Directions for this task.
Lines with the word "turned" in them must be copied from the records below.

Given records.
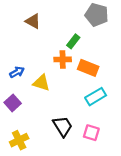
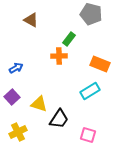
orange rectangle: (88, 68) -> (100, 64), moved
yellow triangle: (41, 83) -> (39, 104), moved
black trapezoid: (63, 126) -> (59, 119), turned 65
pink square: (91, 133) -> (88, 135), moved

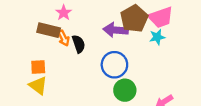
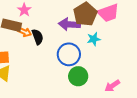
cyan star: (157, 37) -> (94, 39), moved
orange arrow: (64, 38) -> (25, 32), turned -40

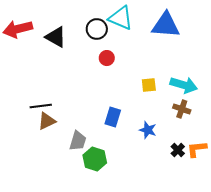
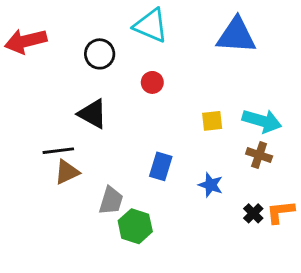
cyan triangle: (121, 18) -> (151, 25), moved
black circle: (97, 29) -> (100, 54), moved
black triangle: (56, 37) -> (93, 114), moved

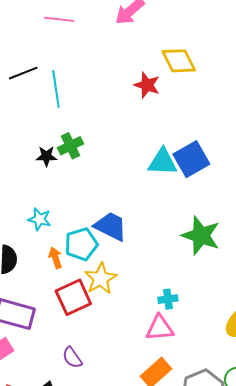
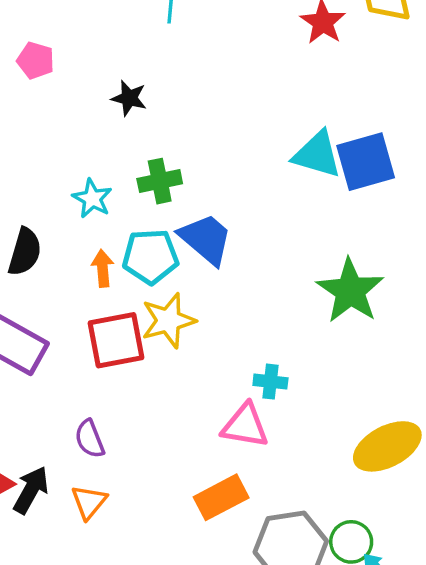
green cross: (71, 146) -> (160, 181), moved

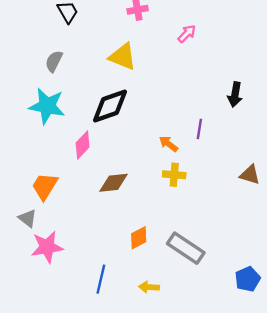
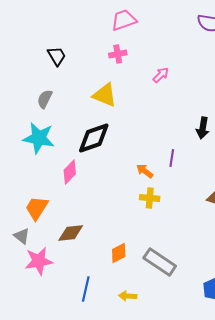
brown diamond: (113, 183) -> (71, 233), moved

Answer for this exercise.
black trapezoid: (63, 126) -> (59, 119), turned 65
orange arrow: (64, 38) -> (25, 32), turned -40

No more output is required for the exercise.